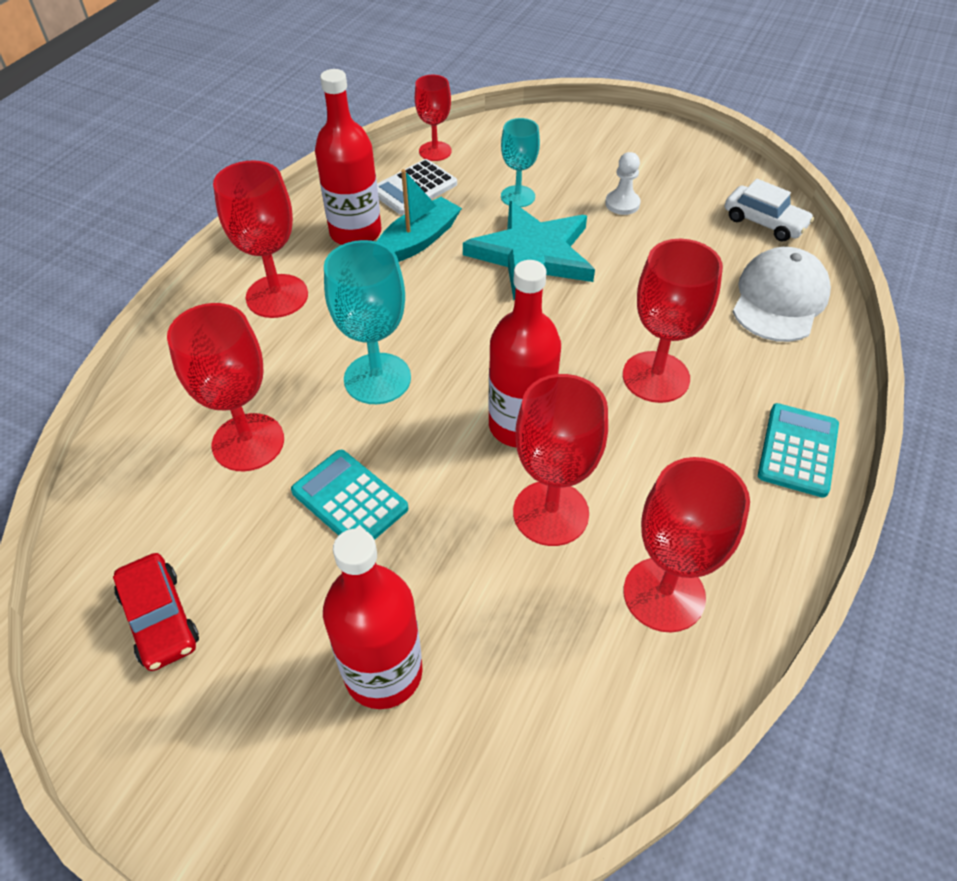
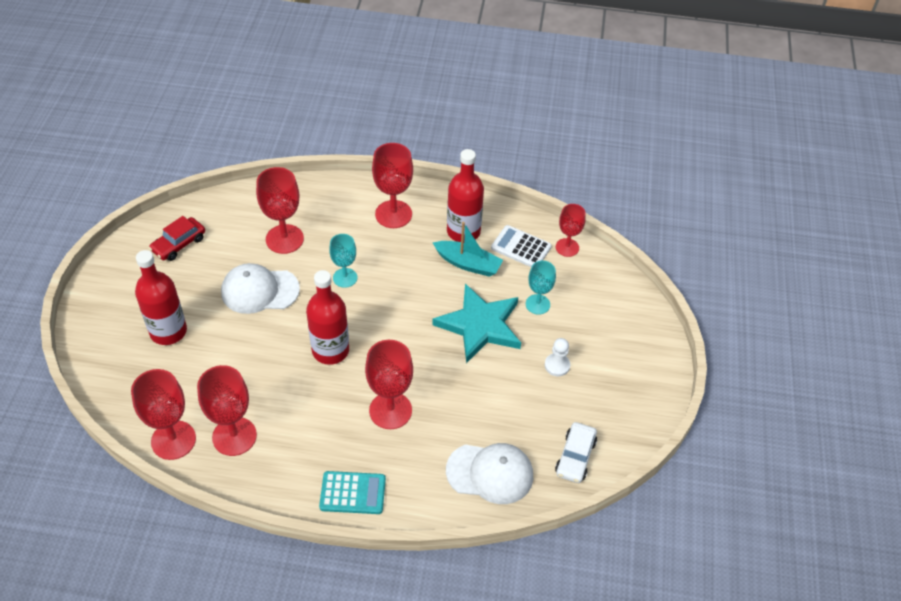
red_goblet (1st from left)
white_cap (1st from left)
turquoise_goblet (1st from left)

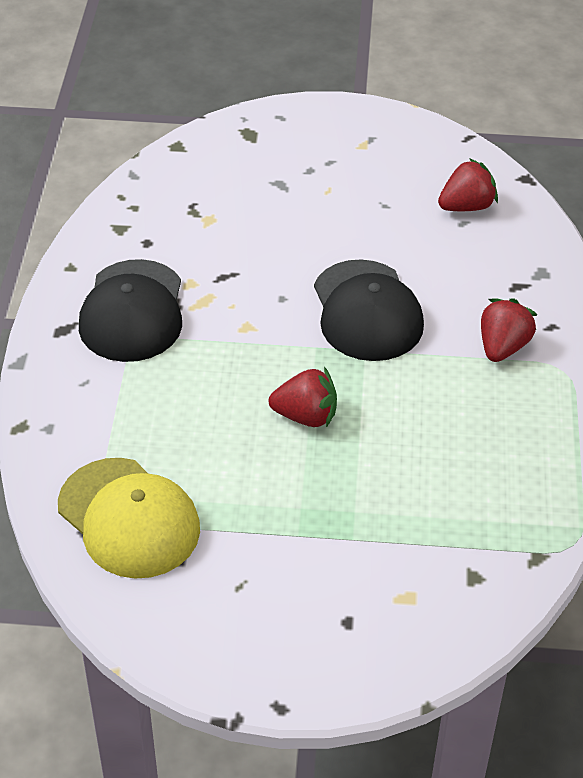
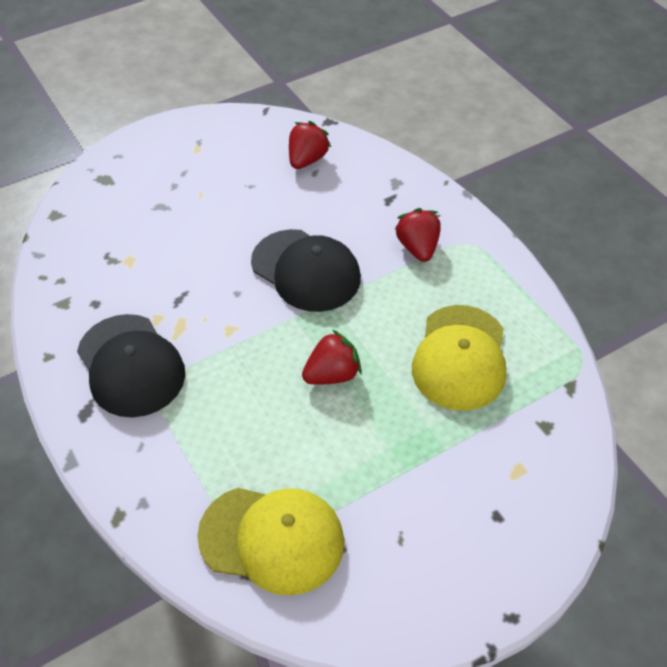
yellow_cap (2nd from left)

-*-

Restate the data above word for word. Do not include the images.

red_goblet (1st from left)
white_cap (1st from left)
turquoise_goblet (1st from left)

yellow_cap (2nd from left)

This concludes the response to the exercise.